§ **WHAT NEEDS TO BE DONE**
Your task is to return the line containing "desk: (311, 172) -> (1400, 545), turned 180" and each line after it through the end of the entries, exactly, with no other lines.

§ **Collected data entries**

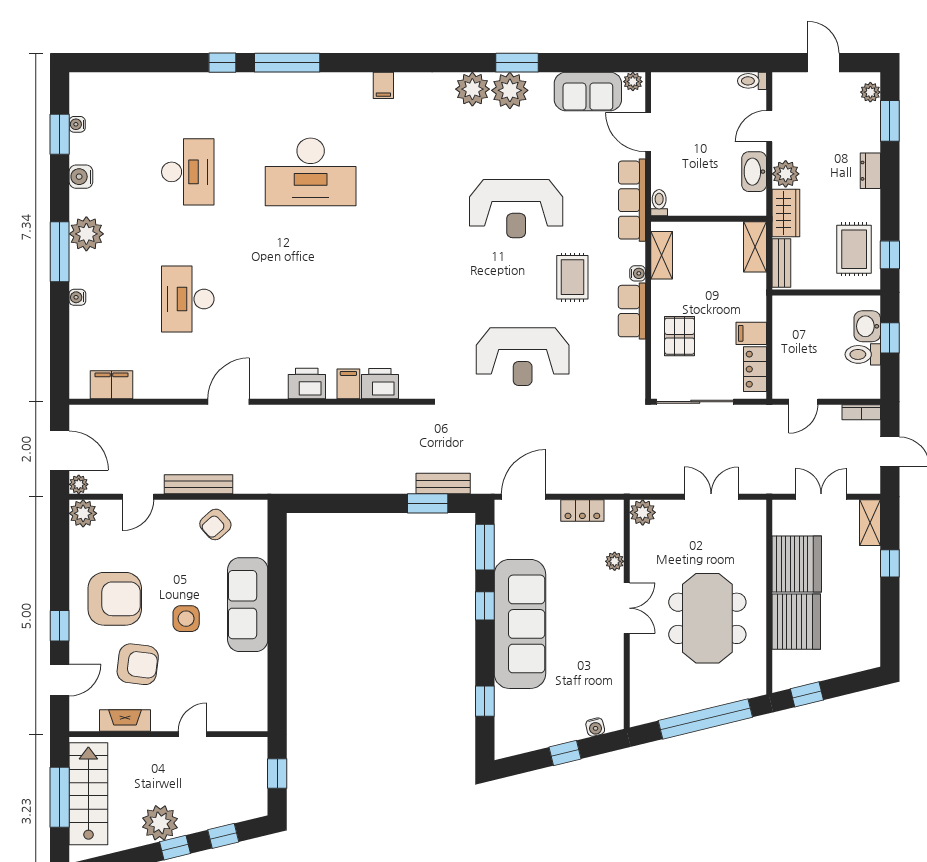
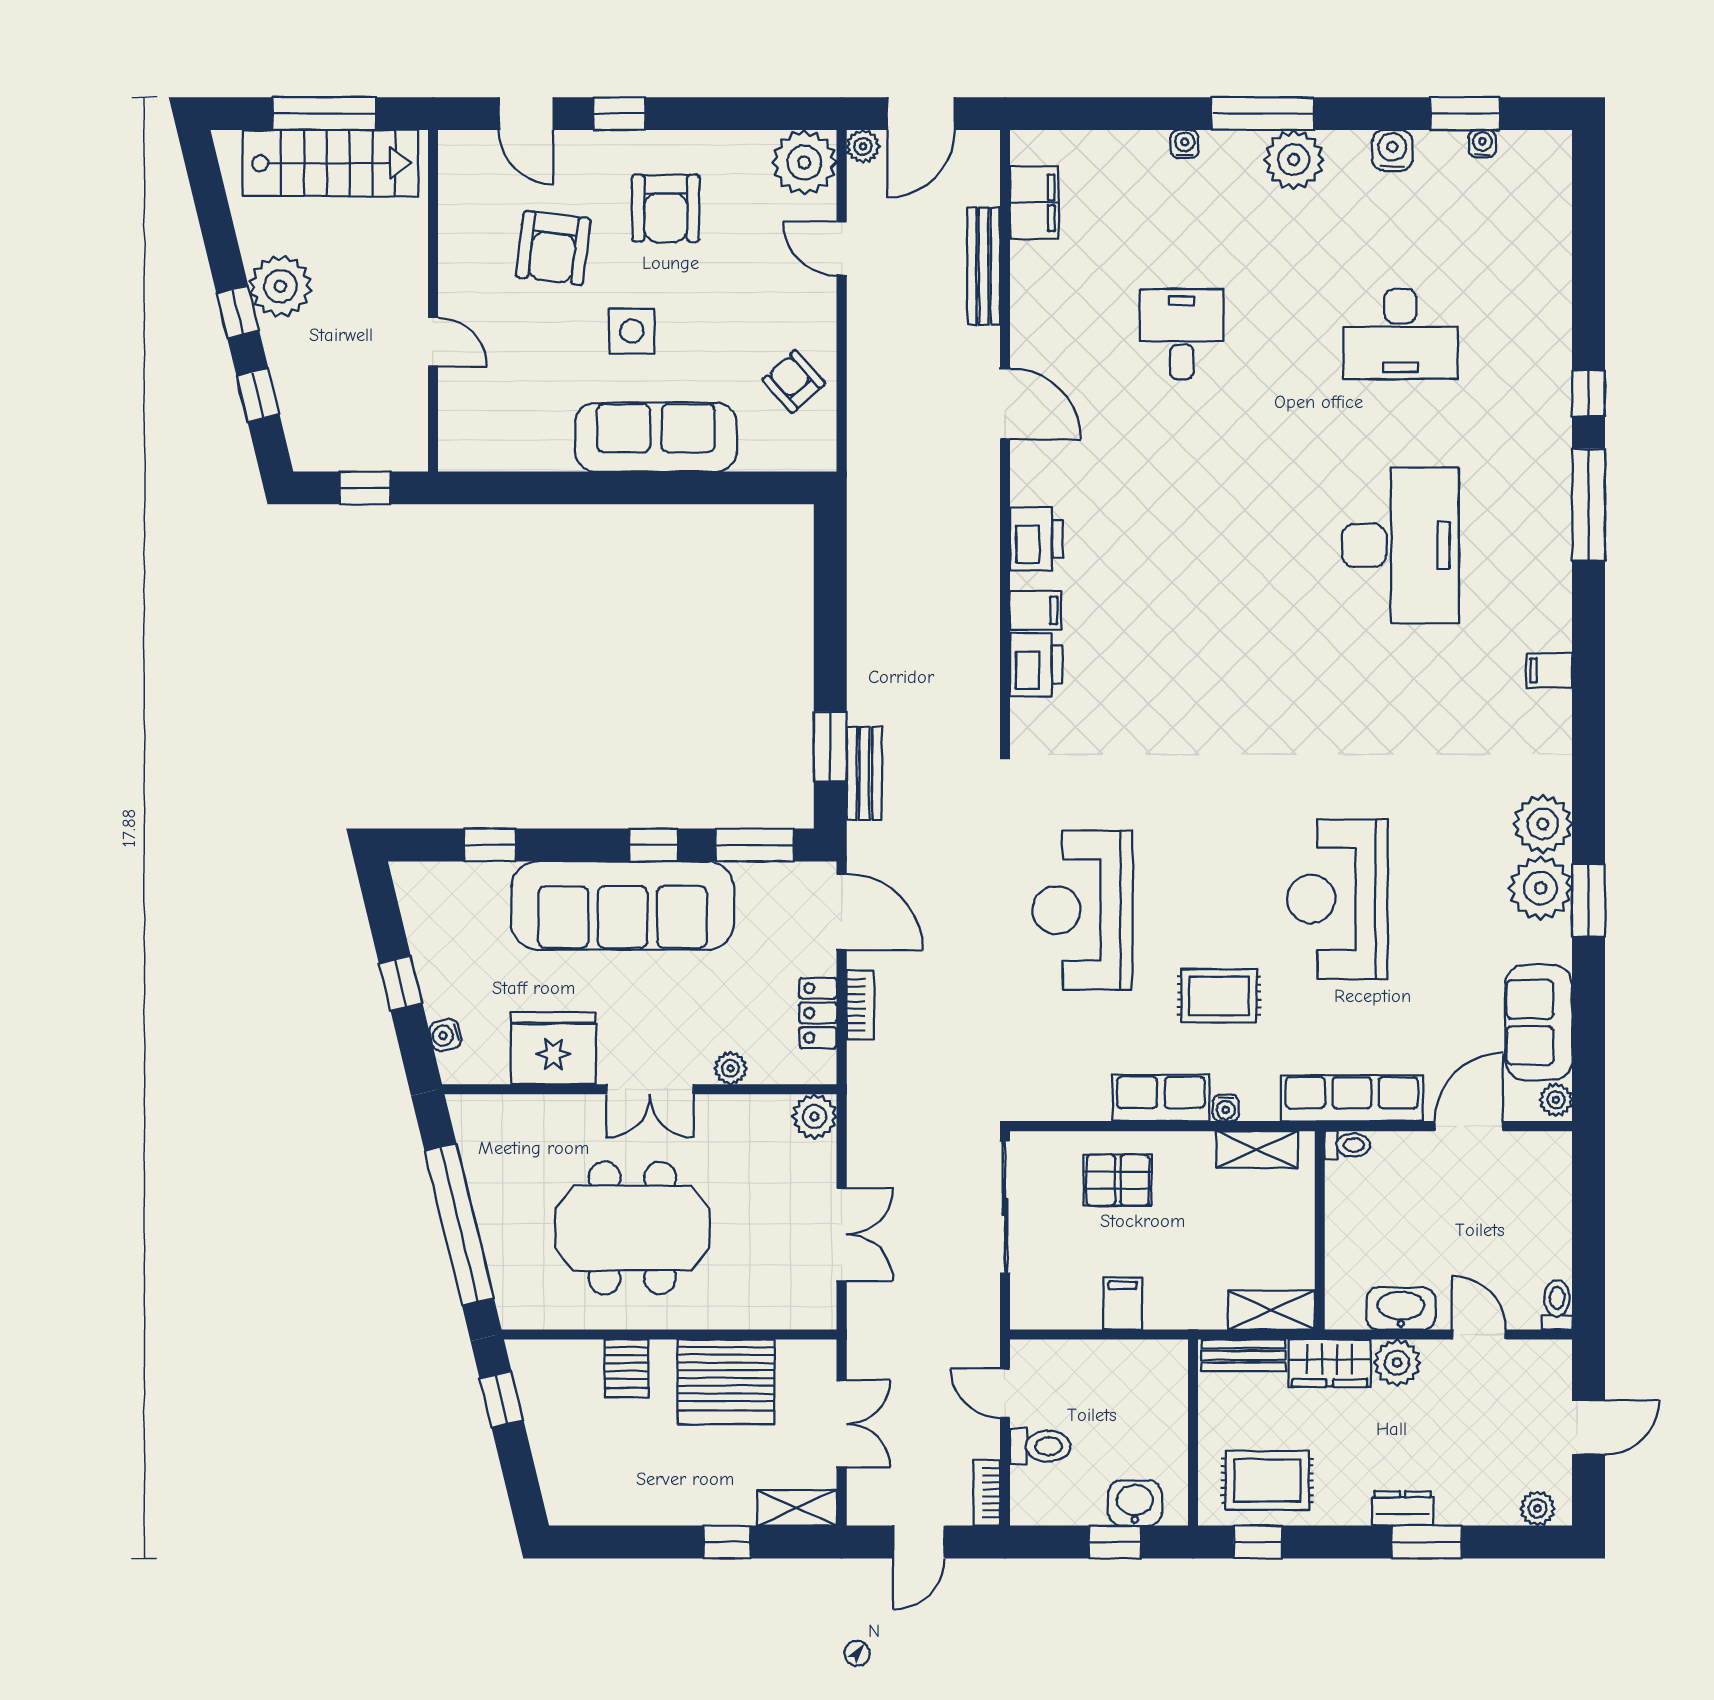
window: (890, 121) -> (1426, 1542), moved
desk: (311, 172) -> (1400, 545), turned 180
desk: (188, 299) -> (1182, 334), width x0.73
toilet: (863, 354) -> (1040, 1446), moved, turned 90
locker: (755, 369) -> (1061, 1310), removed
bench: (199, 484) -> (984, 266), moved
bookcase: (578, 486) -> (860, 1005), added
plant: (83, 513) -> (804, 162), width x1.36, depth x1.36
armchair: (115, 599) -> (666, 208), width x0.73, depth x0.73
server rack: (796, 622) -> (627, 1368), width x0.46, depth x0.70
fridge: (603, 664) -> (553, 1048), added
fireplace: (125, 720) -> (457, 226), removed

§ **REPLY**
desk: (311, 172) -> (1400, 545), turned 180
desk: (188, 299) -> (1182, 334), width x0.73
toilet: (863, 354) -> (1040, 1446), moved, turned 90
locker: (755, 369) -> (1061, 1310), removed
bench: (199, 484) -> (984, 266), moved
bookcase: (578, 486) -> (860, 1005), added
plant: (83, 513) -> (804, 162), width x1.36, depth x1.36
armchair: (115, 599) -> (666, 208), width x0.73, depth x0.73
server rack: (796, 622) -> (627, 1368), width x0.46, depth x0.70
fridge: (603, 664) -> (553, 1048), added
fireplace: (125, 720) -> (457, 226), removed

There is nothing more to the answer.